Problem:
Exclude the images and repeat all remaining entries exactly.

Excerpted records:

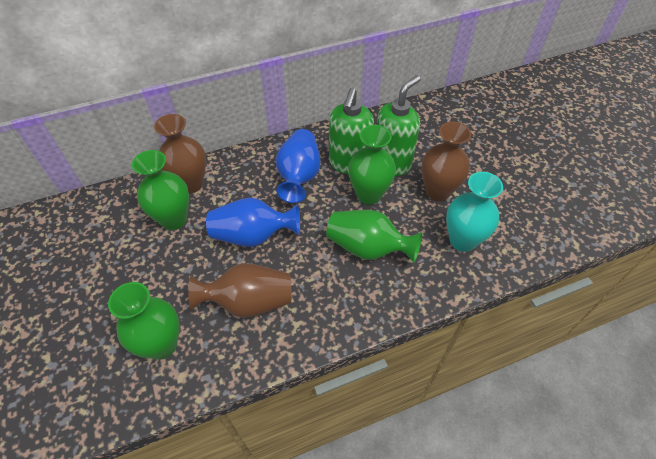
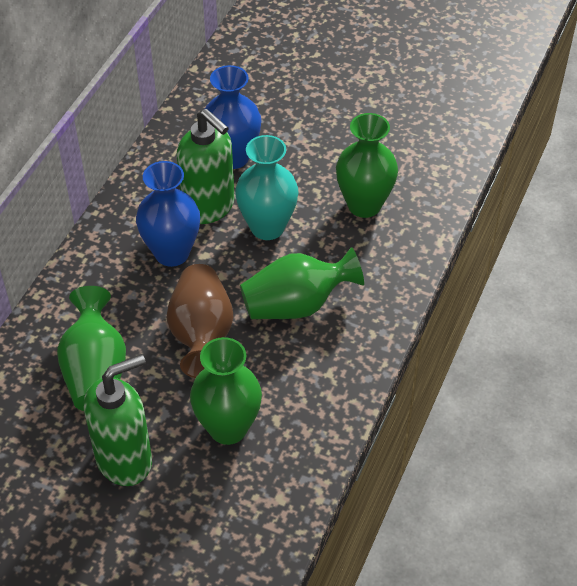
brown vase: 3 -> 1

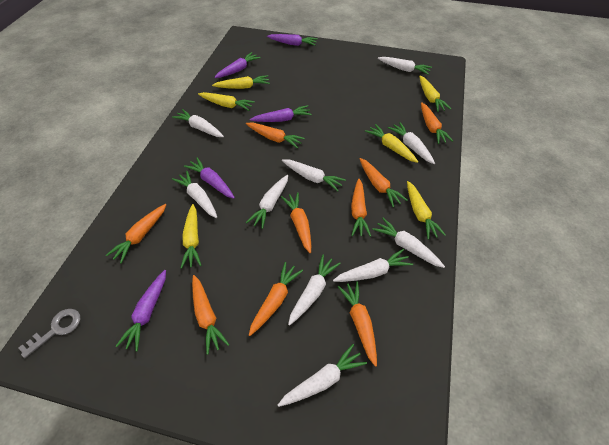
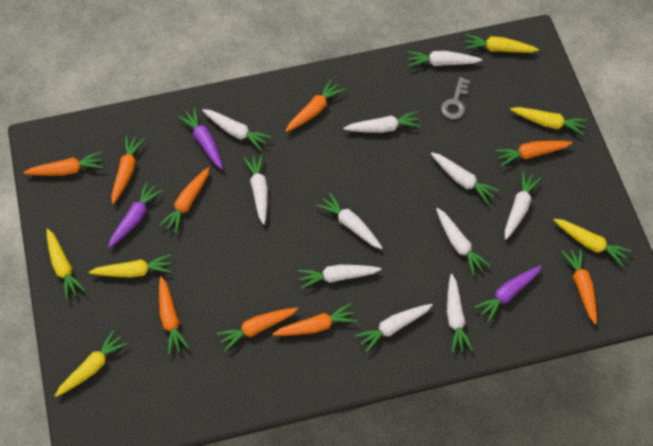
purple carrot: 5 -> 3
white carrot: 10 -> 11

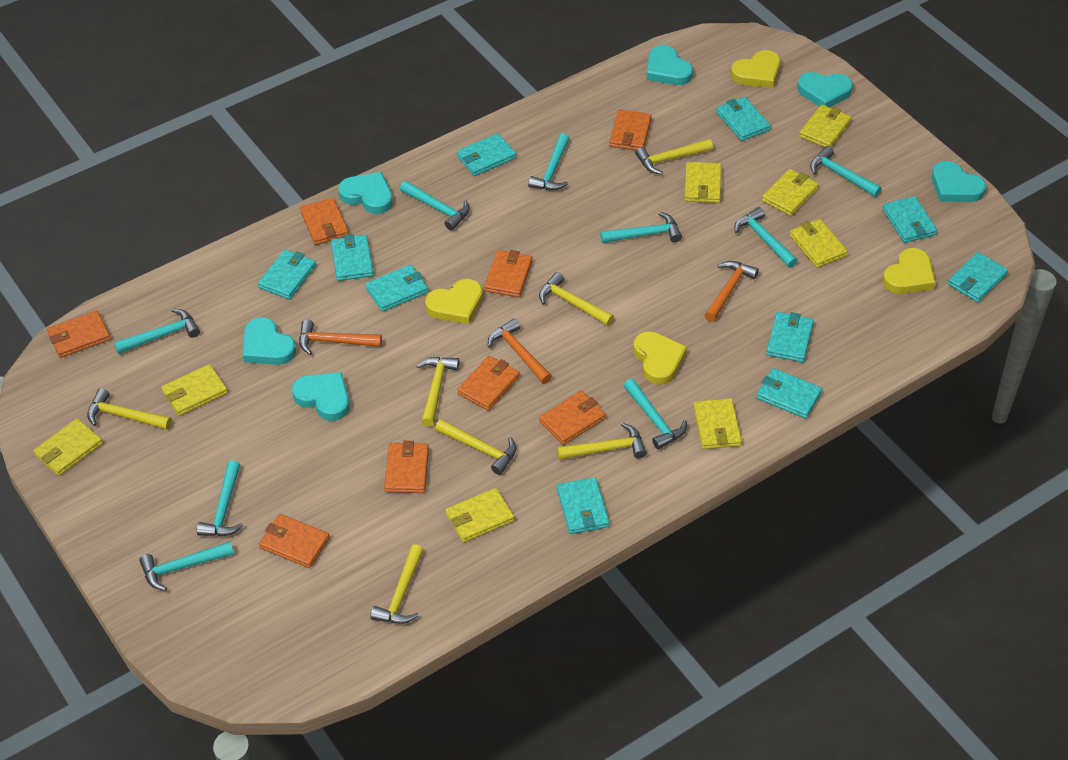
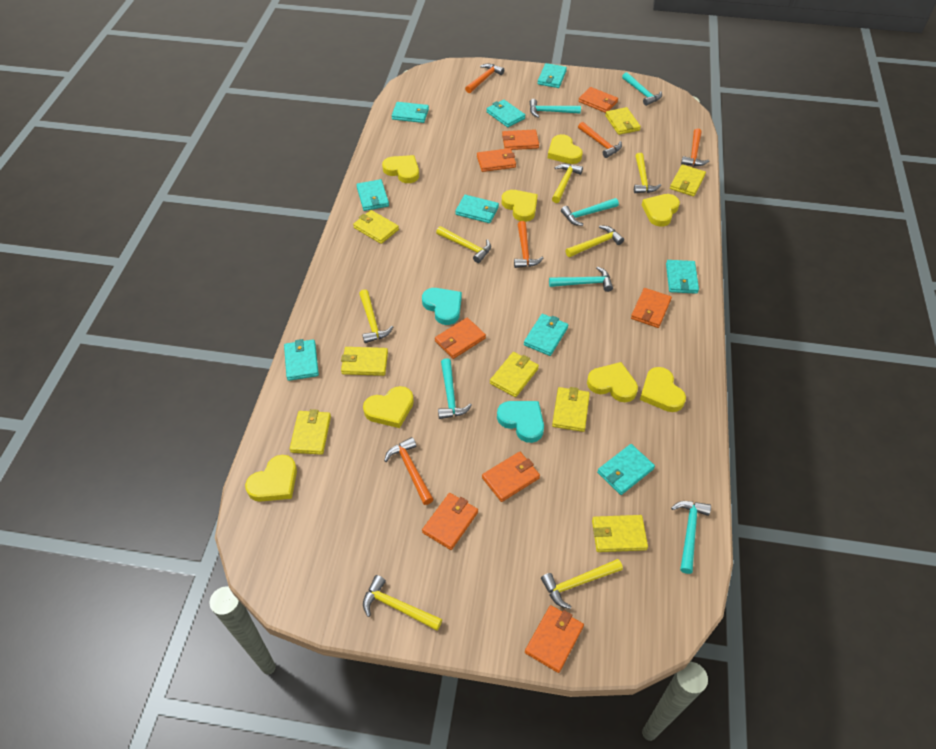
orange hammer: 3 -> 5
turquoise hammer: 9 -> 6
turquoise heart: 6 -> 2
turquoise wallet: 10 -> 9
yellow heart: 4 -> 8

Exercise output:
brown vase: 3 -> 1

purple carrot: 5 -> 3
white carrot: 10 -> 11

orange hammer: 3 -> 5
turquoise hammer: 9 -> 6
turquoise heart: 6 -> 2
turquoise wallet: 10 -> 9
yellow heart: 4 -> 8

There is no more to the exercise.